─── Data for this exercise ───

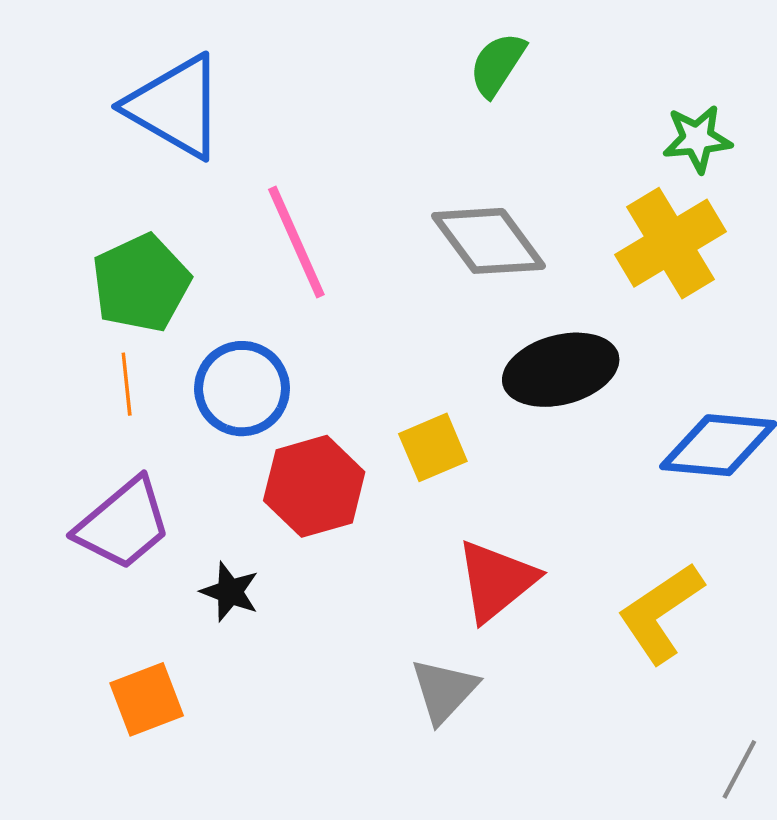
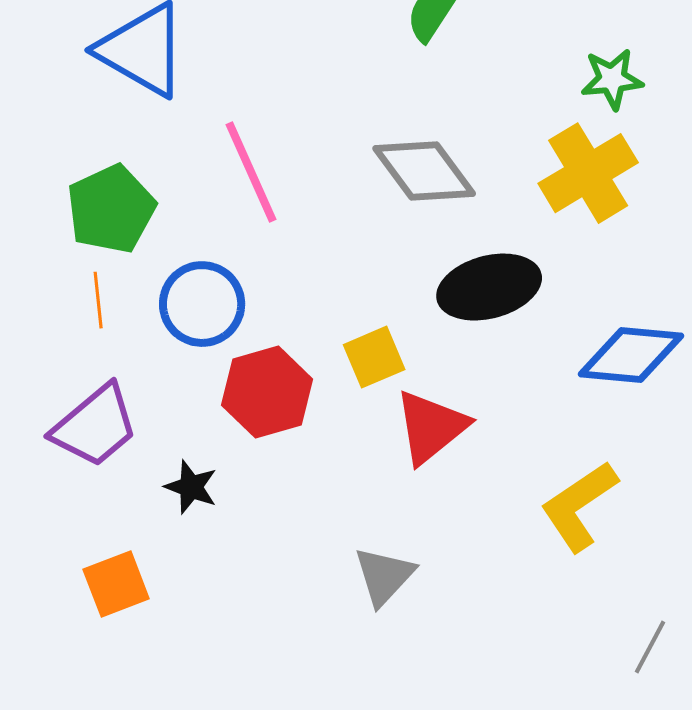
red triangle: (496, 581) -> (431, 427), moved

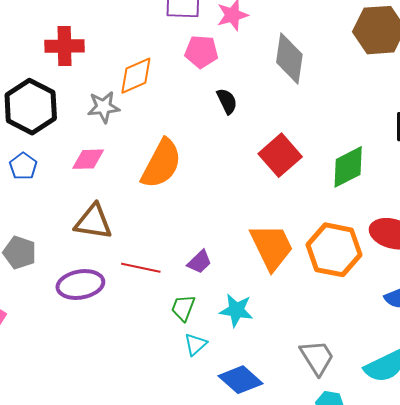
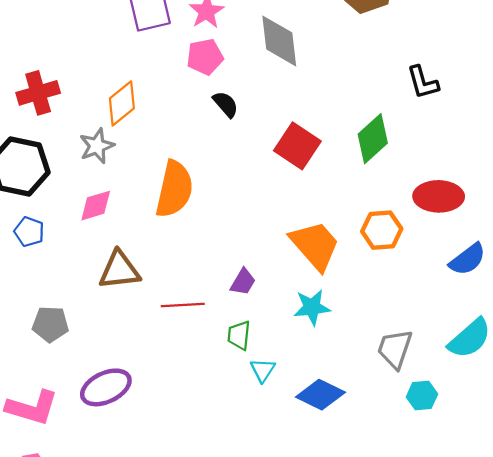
pink pentagon: (201, 52) -> (205, 57), moved
orange hexagon: (334, 250) -> (382, 230), size x0.7
purple ellipse: (80, 285) -> (106, 387), moved
cyan star: (236, 310) -> (312, 307), moved
gray trapezoid: (317, 357) -> (395, 349), turned -114

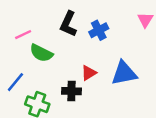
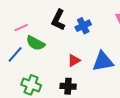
blue line: (15, 82) -> (15, 54), moved
black cross: (71, 91) -> (68, 86), moved

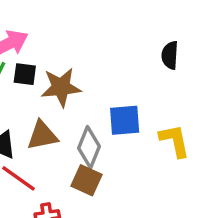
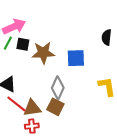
blue square: (125, 120) -> (76, 58), moved
brown triangle: (42, 136) -> (32, 108), moved

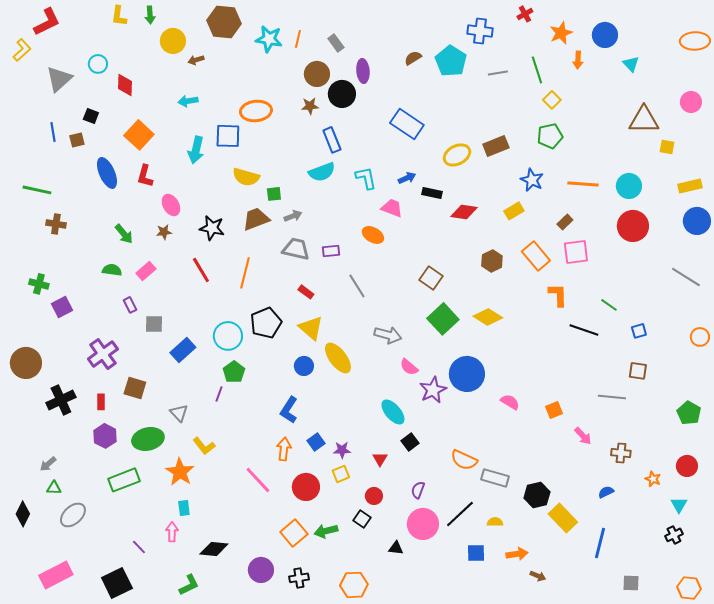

───

- What to work on
Would you retype every line shown above exactly, leaving the pictures aside?

- Solution to this problem
red triangle: (496, 581) -> (431, 427), moved

pink pentagon: (201, 52) -> (205, 57), moved
orange hexagon: (334, 250) -> (382, 230), size x0.7
purple ellipse: (80, 285) -> (106, 387), moved
cyan star: (236, 310) -> (312, 307), moved
gray trapezoid: (317, 357) -> (395, 349), turned -114

blue line: (15, 82) -> (15, 54), moved
black cross: (71, 91) -> (68, 86), moved

blue square: (125, 120) -> (76, 58), moved
brown triangle: (42, 136) -> (32, 108), moved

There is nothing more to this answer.